START Information shown

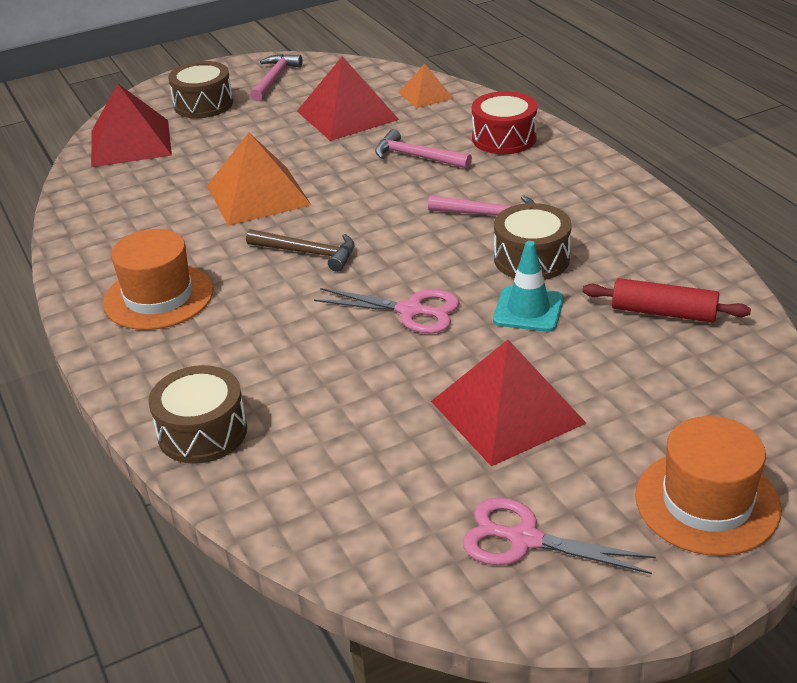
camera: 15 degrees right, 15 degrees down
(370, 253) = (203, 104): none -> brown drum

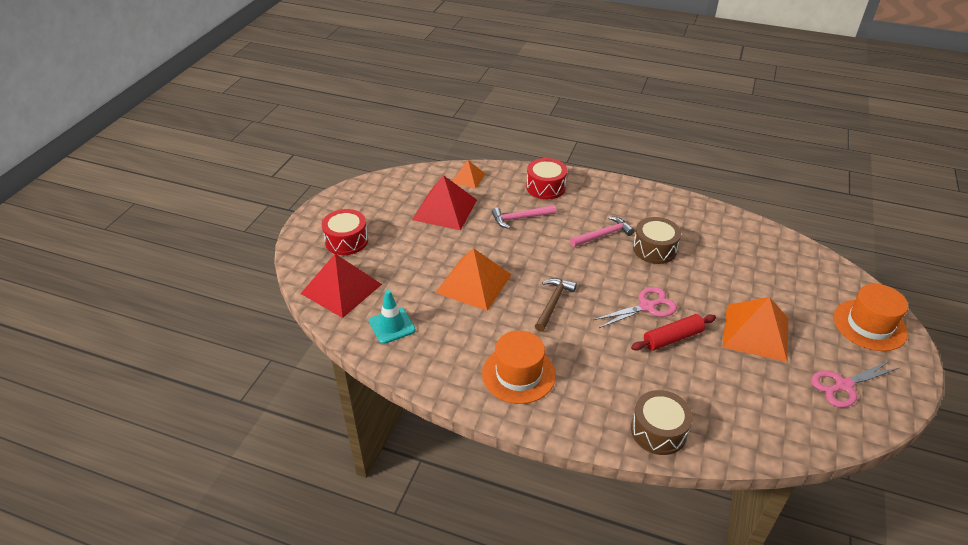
camera: 45 degrees left, 5 degrees up
(203, 104) = (346, 241): brown drum -> red drum
(274, 79) = (364, 204): pink hammer -> none
(308, 253) = (553, 303): brown hammer -> brown hammer turned 45 degrees counterclockwise
(507, 412) = (755, 332): red pyramid -> orange pyramid
(528, 309) = (691, 276): turquoise traffic cone -> turquoise traffic cone (392, 326)
(663, 312) = (739, 247): red rolling pin -> red rolling pin (672, 338)

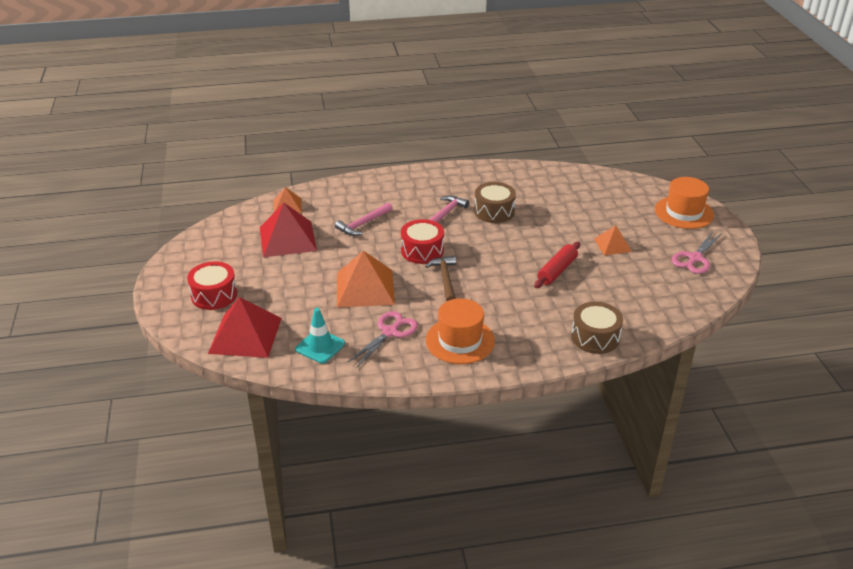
camera: 30 degrees left, 5 degrees down
(545, 187) = (365, 192): red drum -> red drum (422, 251)
(647, 307) = (521, 255): pink scissors -> pink scissors (390, 332)
(755, 332) = (612, 245): orange pyramid -> orange pyramid, size x0.55

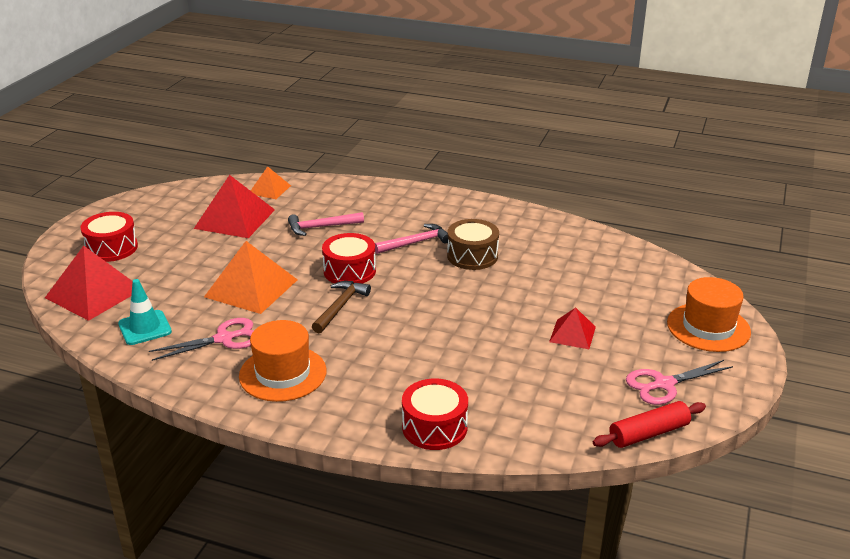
camera: 30 degrees right, 5 degrees down
(557, 271) = (473, 340): red rolling pin -> red rolling pin (648, 433)
(595, 337) = (434, 427): brown drum -> red drum
(612, 245) = (572, 334): orange pyramid -> red pyramid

END Information shown

Reproduce the records above exactly, leaving out every picture they contain.

camera: 15 degrees right, 15 degrees down
(370, 253) = (203, 104): none -> brown drum

camera: 45 degrees left, 5 degrees up
(203, 104) = (346, 241): brown drum -> red drum
(274, 79) = (364, 204): pink hammer -> none
(308, 253) = (553, 303): brown hammer -> brown hammer turned 45 degrees counterclockwise
(507, 412) = (755, 332): red pyramid -> orange pyramid
(528, 309) = (691, 276): turquoise traffic cone -> turquoise traffic cone (392, 326)
(663, 312) = (739, 247): red rolling pin -> red rolling pin (672, 338)

camera: 30 degrees left, 5 degrees down
(545, 187) = (365, 192): red drum -> red drum (422, 251)
(647, 307) = (521, 255): pink scissors -> pink scissors (390, 332)
(755, 332) = (612, 245): orange pyramid -> orange pyramid, size x0.55

camera: 30 degrees right, 5 degrees down
(557, 271) = (473, 340): red rolling pin -> red rolling pin (648, 433)
(595, 337) = (434, 427): brown drum -> red drum
(612, 245) = (572, 334): orange pyramid -> red pyramid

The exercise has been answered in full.